#### [EXERCISE DIRECTIONS]
Exact retyping of the data: please keep every word and drop each picture.

++++ DATASET SECTION ++++

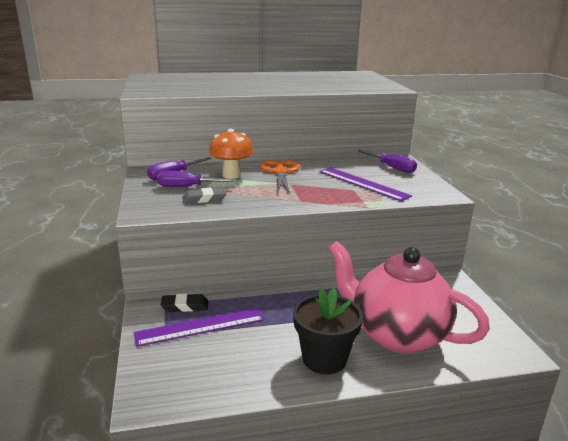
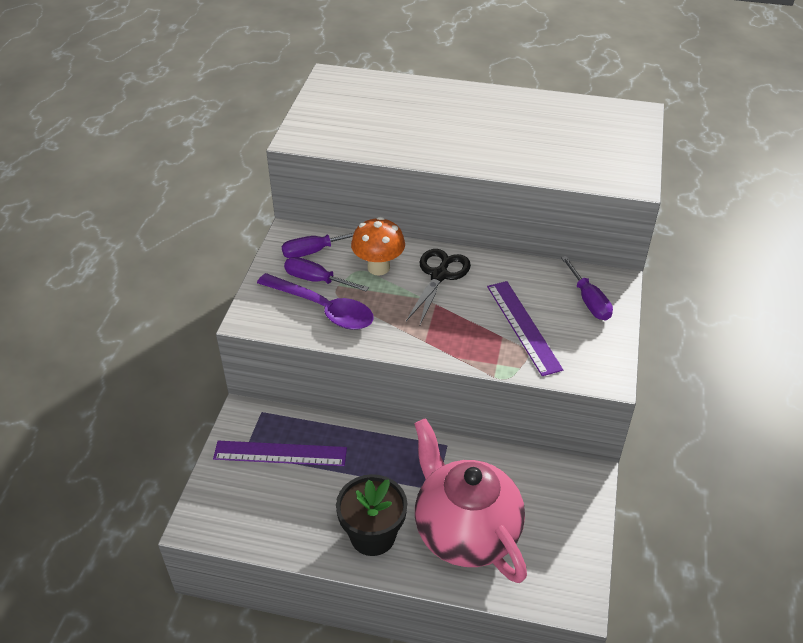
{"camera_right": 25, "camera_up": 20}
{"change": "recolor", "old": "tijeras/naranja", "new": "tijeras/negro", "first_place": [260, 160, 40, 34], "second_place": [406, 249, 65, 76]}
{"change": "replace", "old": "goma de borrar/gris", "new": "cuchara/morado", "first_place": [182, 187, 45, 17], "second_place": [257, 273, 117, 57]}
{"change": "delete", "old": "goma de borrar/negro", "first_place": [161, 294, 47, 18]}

++++

#### [SOLUTION TO THE EXERCISE]
{"camera_right": 25, "camera_up": 20}
{"change": "recolor", "old": "tijeras/naranja", "new": "tijeras/negro", "first_place": [260, 160, 40, 34], "second_place": [406, 249, 65, 76]}
{"change": "replace", "old": "goma de borrar/gris", "new": "cuchara/morado", "first_place": [182, 187, 45, 17], "second_place": [257, 273, 117, 57]}
{"change": "delete", "old": "goma de borrar/negro", "first_place": [161, 294, 47, 18]}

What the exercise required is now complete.